**Exercise objective**: Pictures must not appear in the copy. Reproduce exactly, and only, the lines from the one with "cyan square: moved 4 px left, 11 px down" through the end of the data below.

**Colored geometric primitive data**:
=== Begin Enclosure ===

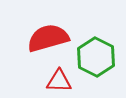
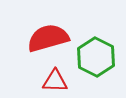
red triangle: moved 4 px left
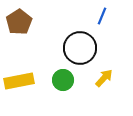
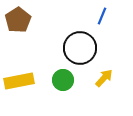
brown pentagon: moved 1 px left, 2 px up
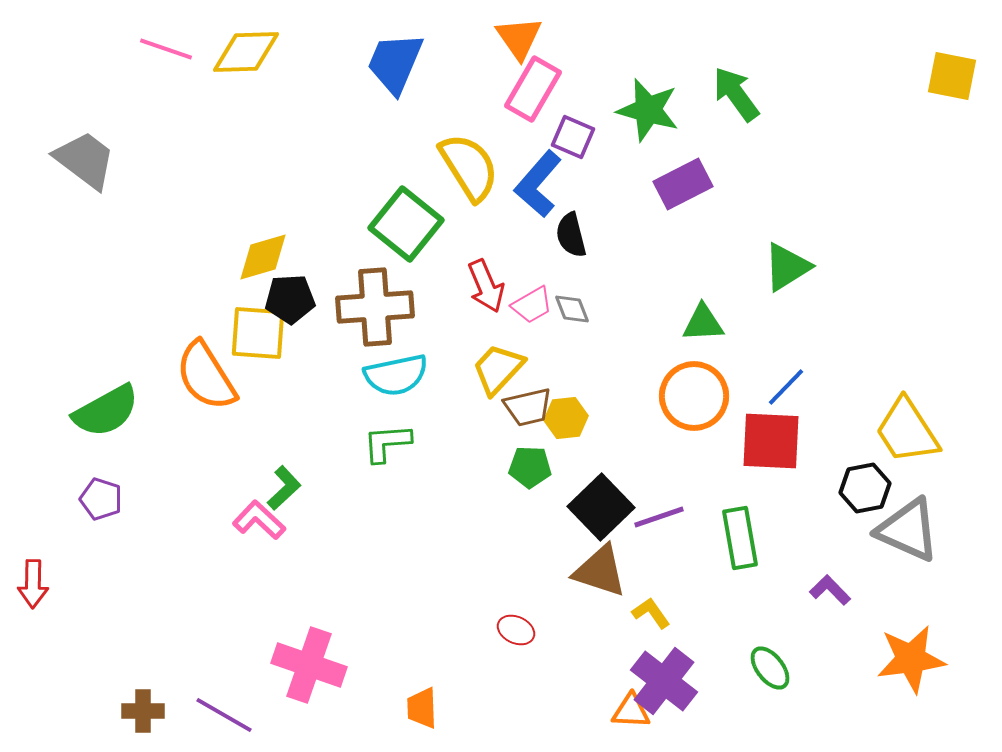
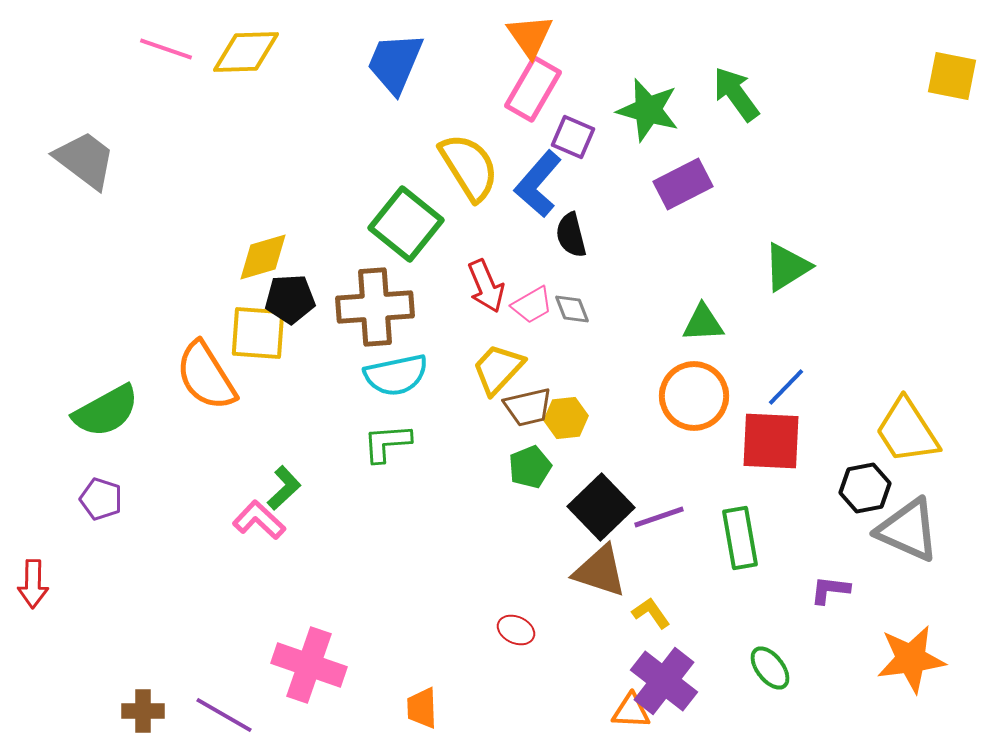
orange triangle at (519, 38): moved 11 px right, 2 px up
green pentagon at (530, 467): rotated 24 degrees counterclockwise
purple L-shape at (830, 590): rotated 39 degrees counterclockwise
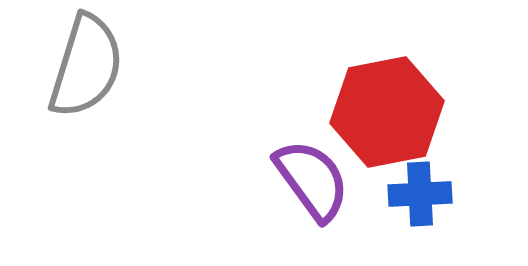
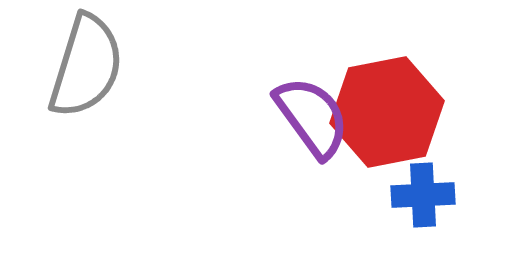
purple semicircle: moved 63 px up
blue cross: moved 3 px right, 1 px down
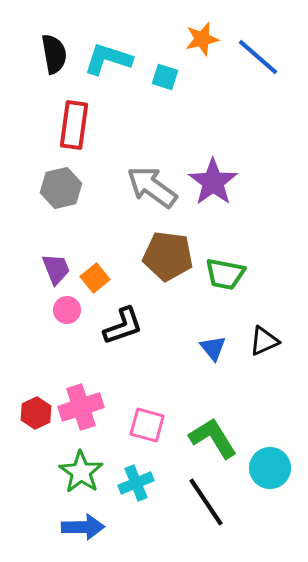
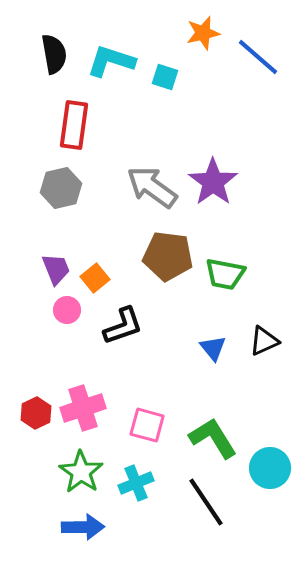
orange star: moved 1 px right, 6 px up
cyan L-shape: moved 3 px right, 2 px down
pink cross: moved 2 px right, 1 px down
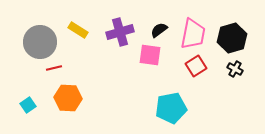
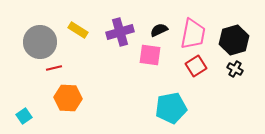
black semicircle: rotated 12 degrees clockwise
black hexagon: moved 2 px right, 2 px down
cyan square: moved 4 px left, 11 px down
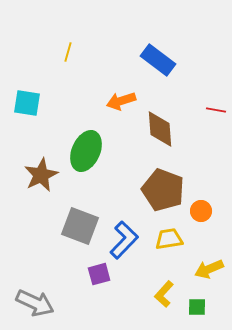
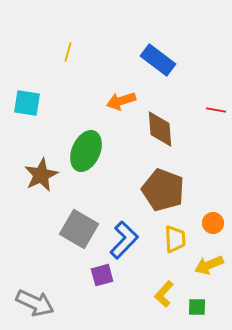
orange circle: moved 12 px right, 12 px down
gray square: moved 1 px left, 3 px down; rotated 9 degrees clockwise
yellow trapezoid: moved 6 px right; rotated 96 degrees clockwise
yellow arrow: moved 4 px up
purple square: moved 3 px right, 1 px down
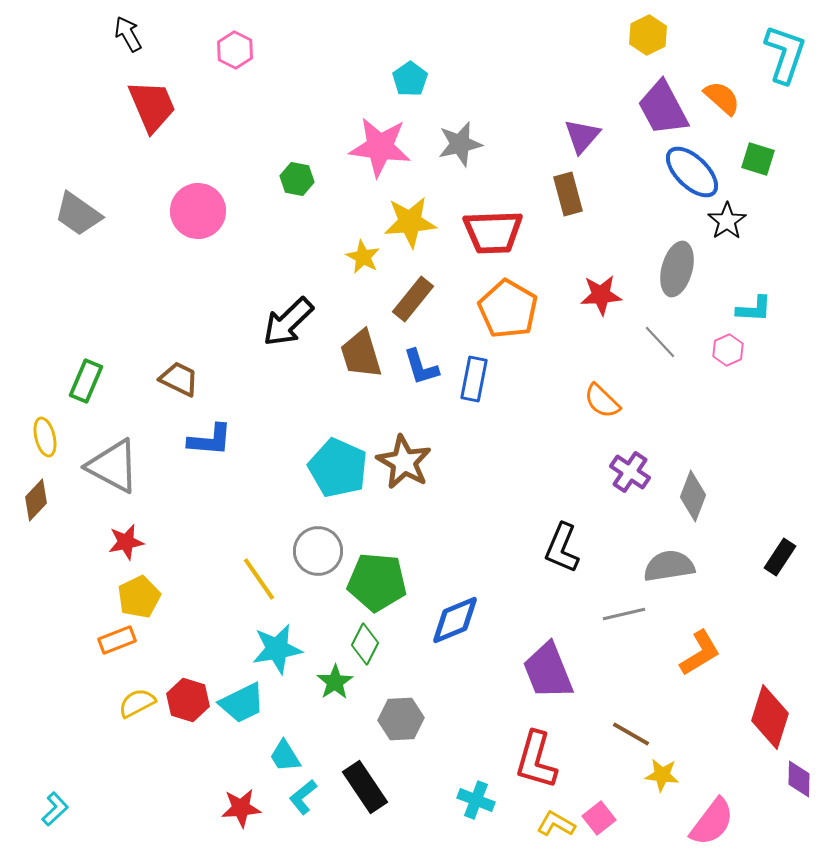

=== End Enclosure ===

**Answer space**:
cyan square: moved 4 px left, 11 px down
orange circle: moved 12 px right, 12 px down
gray square: moved 1 px left, 3 px down; rotated 9 degrees clockwise
yellow trapezoid: moved 6 px right; rotated 96 degrees clockwise
yellow arrow: moved 4 px up
purple square: moved 3 px right, 1 px down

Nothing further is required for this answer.